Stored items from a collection
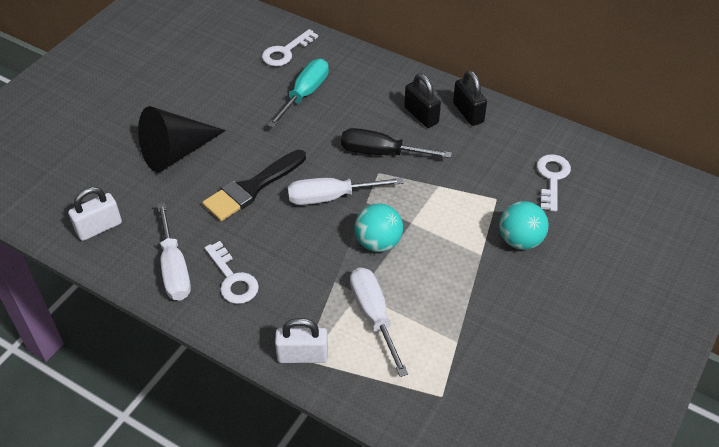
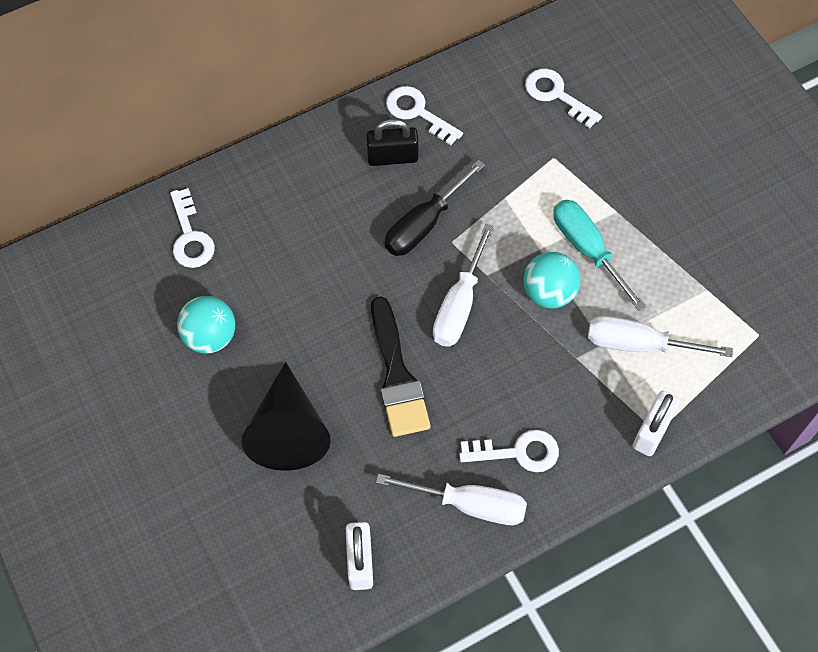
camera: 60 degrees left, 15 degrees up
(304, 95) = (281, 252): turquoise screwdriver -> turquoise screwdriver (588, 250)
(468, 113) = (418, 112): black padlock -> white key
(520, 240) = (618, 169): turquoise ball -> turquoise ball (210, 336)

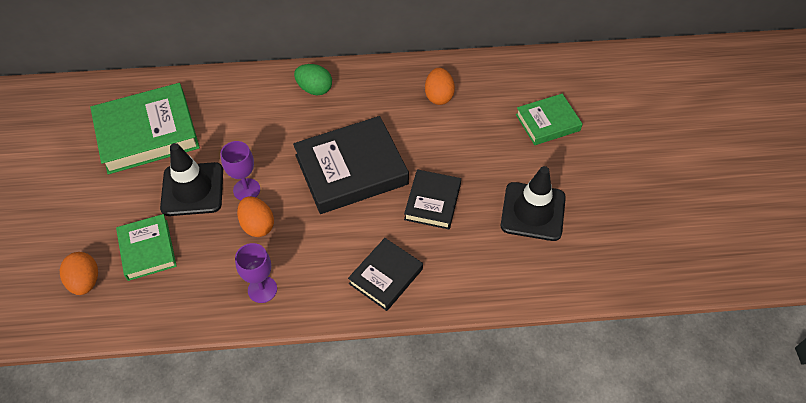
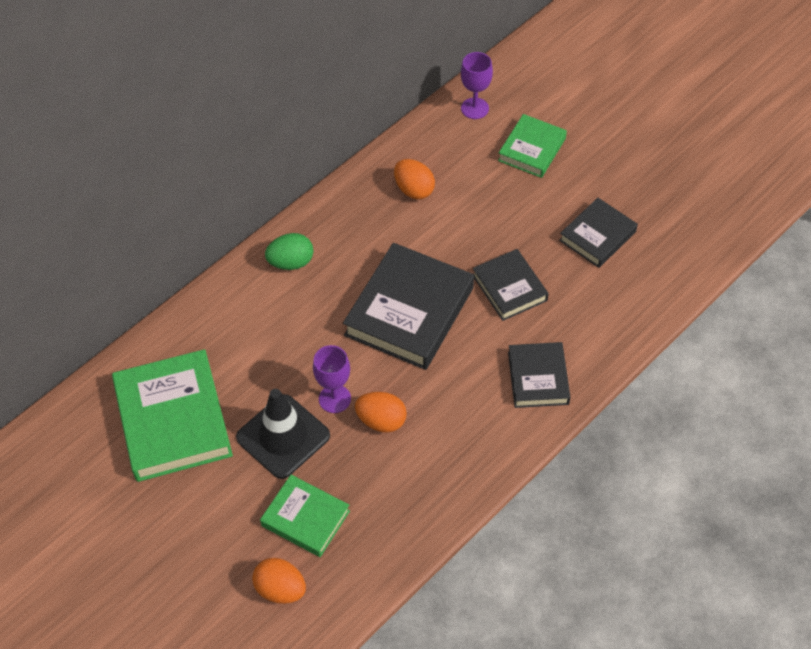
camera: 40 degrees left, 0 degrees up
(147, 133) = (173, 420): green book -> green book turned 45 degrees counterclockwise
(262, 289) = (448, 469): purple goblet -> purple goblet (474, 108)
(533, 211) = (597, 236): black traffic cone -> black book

**What the task requires**
Your task is to transcribe all of the records precisely, with no images included.

**The completed task**
camera: 60 degrees left, 15 degrees up
(304, 95) = (281, 252): turquoise screwdriver -> turquoise screwdriver (588, 250)
(468, 113) = (418, 112): black padlock -> white key
(520, 240) = (618, 169): turquoise ball -> turquoise ball (210, 336)

camera: 40 degrees left, 0 degrees up
(147, 133) = (173, 420): green book -> green book turned 45 degrees counterclockwise
(262, 289) = (448, 469): purple goblet -> purple goblet (474, 108)
(533, 211) = (597, 236): black traffic cone -> black book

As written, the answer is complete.